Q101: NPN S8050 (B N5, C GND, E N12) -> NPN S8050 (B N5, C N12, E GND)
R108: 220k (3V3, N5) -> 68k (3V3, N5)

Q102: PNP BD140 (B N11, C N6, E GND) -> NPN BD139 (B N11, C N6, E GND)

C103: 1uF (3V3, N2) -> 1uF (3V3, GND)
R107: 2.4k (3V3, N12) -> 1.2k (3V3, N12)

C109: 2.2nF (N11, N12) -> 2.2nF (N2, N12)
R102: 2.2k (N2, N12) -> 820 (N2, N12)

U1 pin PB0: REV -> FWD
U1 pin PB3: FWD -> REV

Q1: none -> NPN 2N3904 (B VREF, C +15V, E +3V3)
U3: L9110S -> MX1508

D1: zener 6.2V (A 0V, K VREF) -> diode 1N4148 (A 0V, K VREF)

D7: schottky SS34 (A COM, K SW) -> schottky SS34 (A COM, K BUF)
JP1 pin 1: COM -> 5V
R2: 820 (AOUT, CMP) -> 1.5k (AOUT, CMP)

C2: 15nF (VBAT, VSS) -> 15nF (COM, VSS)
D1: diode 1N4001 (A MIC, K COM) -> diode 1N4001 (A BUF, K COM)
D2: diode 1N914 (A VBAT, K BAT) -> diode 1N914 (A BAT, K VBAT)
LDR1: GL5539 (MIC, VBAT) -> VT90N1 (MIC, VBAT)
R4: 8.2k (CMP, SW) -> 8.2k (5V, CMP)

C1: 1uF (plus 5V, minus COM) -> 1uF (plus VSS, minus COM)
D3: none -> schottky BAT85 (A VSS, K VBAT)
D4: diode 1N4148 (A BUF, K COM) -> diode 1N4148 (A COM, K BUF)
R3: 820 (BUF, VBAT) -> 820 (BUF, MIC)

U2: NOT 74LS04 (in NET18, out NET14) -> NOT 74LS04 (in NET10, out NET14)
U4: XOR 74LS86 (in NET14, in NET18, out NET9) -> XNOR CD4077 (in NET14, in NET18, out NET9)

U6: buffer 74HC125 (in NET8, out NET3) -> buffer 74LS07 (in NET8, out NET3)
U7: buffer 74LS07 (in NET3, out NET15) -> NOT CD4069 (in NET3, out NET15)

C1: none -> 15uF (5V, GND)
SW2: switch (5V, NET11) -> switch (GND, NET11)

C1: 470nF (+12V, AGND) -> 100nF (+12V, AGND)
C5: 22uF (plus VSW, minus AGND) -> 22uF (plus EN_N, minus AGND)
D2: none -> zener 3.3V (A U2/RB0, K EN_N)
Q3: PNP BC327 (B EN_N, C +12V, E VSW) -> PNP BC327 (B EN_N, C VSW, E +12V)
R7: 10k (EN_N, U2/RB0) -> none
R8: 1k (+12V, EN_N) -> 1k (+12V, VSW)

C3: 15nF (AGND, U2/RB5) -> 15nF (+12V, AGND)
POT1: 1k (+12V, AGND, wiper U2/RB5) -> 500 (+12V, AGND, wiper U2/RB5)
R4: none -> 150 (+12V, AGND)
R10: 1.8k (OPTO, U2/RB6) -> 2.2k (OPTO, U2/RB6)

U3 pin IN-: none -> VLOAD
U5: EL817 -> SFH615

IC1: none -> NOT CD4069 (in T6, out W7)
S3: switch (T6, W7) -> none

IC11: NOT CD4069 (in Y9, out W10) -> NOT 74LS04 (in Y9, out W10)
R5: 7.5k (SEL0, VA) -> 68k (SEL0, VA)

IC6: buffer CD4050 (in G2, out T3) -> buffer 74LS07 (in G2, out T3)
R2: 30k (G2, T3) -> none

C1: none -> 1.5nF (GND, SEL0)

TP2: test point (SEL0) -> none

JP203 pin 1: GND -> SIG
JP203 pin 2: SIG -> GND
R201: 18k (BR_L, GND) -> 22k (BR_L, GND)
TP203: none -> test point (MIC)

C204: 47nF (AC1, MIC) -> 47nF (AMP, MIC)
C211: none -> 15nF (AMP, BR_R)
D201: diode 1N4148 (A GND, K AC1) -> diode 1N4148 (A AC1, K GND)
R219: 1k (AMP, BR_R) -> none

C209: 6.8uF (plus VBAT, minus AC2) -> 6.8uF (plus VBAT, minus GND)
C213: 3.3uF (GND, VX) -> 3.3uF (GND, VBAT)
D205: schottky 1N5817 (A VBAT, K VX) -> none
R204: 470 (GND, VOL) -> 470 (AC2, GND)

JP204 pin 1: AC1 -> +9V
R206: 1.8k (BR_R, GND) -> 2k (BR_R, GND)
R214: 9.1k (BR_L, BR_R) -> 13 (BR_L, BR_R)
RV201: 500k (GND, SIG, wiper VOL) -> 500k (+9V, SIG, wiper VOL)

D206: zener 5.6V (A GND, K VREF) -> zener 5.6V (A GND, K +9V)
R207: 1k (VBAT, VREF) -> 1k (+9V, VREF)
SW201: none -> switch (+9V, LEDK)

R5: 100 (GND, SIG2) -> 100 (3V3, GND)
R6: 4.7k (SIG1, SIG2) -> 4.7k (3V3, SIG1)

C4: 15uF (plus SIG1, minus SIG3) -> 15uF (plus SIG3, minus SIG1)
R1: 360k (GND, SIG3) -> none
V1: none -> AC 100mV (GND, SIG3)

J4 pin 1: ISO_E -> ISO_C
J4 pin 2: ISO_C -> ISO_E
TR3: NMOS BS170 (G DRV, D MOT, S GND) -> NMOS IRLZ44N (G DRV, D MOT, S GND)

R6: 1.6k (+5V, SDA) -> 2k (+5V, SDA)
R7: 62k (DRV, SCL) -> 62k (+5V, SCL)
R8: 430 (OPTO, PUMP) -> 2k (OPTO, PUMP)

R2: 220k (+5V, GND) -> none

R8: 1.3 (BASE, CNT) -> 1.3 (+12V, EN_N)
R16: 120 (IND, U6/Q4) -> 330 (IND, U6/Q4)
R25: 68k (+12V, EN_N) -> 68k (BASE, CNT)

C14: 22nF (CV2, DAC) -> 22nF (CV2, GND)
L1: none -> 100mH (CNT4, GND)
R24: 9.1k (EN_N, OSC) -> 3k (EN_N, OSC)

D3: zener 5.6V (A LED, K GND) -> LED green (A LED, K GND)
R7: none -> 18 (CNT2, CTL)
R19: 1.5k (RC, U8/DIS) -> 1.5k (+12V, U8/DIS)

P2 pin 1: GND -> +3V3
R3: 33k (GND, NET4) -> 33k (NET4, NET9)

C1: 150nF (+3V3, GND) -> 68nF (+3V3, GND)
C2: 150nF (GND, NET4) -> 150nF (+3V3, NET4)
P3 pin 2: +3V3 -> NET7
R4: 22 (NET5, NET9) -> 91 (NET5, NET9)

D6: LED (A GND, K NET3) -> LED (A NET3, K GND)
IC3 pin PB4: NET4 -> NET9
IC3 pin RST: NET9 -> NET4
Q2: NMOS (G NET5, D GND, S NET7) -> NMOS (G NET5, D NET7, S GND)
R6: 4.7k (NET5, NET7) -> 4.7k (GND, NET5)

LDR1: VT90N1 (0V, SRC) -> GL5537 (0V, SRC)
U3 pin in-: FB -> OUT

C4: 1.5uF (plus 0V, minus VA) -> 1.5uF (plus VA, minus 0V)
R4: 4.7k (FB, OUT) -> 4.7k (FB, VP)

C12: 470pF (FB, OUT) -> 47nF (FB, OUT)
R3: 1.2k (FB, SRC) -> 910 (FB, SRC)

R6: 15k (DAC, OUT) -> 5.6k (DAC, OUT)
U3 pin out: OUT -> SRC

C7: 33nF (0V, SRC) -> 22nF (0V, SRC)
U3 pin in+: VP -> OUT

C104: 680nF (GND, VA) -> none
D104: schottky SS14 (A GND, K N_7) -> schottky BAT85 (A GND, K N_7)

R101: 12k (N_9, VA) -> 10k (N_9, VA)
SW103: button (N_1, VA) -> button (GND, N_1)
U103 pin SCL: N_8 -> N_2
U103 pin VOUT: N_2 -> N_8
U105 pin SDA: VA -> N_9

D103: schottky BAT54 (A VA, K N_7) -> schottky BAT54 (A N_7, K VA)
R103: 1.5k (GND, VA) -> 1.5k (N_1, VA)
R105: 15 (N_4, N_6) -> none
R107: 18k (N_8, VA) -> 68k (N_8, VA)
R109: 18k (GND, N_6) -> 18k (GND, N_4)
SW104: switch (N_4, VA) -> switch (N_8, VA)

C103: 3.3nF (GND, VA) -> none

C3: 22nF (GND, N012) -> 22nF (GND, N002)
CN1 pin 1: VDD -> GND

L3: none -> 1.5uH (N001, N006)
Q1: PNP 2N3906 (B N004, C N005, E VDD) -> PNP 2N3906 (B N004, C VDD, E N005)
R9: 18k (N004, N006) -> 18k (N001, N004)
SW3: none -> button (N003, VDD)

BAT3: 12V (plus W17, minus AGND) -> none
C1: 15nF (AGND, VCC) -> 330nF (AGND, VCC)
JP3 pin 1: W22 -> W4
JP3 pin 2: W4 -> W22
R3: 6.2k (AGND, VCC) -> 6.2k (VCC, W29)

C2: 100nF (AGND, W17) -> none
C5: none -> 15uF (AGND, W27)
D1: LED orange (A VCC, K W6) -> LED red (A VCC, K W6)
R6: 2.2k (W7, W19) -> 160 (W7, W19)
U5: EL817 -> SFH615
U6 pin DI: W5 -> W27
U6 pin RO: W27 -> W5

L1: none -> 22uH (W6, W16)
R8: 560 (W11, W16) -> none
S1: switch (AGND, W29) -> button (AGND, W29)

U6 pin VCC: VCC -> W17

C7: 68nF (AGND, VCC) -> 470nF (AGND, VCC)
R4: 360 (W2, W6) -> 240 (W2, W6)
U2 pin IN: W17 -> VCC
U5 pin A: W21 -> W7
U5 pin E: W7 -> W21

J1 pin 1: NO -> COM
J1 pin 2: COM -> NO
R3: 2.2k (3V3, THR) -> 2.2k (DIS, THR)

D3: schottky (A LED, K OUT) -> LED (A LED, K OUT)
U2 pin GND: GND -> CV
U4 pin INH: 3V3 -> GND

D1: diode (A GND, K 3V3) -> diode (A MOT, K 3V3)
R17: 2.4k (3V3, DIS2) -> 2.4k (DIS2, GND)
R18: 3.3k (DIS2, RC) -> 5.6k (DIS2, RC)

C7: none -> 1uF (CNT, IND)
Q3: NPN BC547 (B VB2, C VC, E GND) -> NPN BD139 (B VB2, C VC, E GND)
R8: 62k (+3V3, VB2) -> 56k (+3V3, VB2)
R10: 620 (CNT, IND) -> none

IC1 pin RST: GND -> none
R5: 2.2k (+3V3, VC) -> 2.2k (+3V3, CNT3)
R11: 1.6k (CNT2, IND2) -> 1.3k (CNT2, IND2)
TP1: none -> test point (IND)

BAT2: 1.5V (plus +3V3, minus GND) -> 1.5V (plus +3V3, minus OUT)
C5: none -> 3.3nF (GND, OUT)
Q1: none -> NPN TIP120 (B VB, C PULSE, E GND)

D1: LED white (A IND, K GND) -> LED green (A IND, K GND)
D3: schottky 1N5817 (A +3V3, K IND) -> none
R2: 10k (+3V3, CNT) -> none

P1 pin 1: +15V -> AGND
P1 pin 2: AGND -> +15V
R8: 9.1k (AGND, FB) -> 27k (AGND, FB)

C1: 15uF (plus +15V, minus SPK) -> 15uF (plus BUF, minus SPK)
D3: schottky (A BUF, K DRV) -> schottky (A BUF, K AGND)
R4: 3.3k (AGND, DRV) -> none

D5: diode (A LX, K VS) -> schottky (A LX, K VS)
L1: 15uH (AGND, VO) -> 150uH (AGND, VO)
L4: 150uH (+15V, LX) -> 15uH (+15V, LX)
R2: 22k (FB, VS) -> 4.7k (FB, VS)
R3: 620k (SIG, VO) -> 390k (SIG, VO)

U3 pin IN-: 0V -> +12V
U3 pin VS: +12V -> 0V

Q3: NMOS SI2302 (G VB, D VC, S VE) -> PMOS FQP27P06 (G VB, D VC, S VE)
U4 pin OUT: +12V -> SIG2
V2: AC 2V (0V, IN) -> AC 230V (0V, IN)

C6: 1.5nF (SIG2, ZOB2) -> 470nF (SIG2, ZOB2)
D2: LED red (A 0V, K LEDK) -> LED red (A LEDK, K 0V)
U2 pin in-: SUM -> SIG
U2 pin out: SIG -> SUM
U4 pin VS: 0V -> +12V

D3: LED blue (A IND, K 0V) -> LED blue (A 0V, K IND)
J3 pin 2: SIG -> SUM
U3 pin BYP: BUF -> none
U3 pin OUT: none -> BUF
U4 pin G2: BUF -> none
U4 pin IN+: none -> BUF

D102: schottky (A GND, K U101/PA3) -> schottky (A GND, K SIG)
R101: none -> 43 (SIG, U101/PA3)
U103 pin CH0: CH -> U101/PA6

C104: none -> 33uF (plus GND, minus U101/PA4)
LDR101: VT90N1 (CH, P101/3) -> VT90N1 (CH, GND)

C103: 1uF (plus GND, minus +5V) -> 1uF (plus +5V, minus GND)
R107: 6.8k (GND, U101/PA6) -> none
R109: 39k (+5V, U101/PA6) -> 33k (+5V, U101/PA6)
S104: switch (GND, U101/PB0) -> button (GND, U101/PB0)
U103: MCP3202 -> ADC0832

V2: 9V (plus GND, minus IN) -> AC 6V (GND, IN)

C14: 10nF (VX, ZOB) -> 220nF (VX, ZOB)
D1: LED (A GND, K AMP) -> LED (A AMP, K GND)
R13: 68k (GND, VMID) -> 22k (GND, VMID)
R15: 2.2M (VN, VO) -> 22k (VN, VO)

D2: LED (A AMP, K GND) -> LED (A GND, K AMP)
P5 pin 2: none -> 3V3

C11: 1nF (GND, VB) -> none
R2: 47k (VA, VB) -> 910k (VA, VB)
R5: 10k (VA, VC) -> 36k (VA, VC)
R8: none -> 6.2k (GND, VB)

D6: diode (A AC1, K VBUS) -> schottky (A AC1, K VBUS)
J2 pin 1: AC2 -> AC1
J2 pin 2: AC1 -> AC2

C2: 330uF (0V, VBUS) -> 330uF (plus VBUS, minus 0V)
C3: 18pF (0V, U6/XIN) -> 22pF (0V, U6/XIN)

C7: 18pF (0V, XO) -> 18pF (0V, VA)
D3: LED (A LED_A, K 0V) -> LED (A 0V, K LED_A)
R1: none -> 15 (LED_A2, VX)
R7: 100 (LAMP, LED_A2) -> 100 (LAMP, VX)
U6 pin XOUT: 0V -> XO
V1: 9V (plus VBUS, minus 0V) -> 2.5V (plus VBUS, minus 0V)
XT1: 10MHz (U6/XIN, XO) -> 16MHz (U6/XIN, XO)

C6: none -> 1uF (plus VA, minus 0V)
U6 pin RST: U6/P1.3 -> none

Exercise requirements: Going through the listing above, count every line in which the word "switch" occurs, and state only the count.

Result of the exercise: 6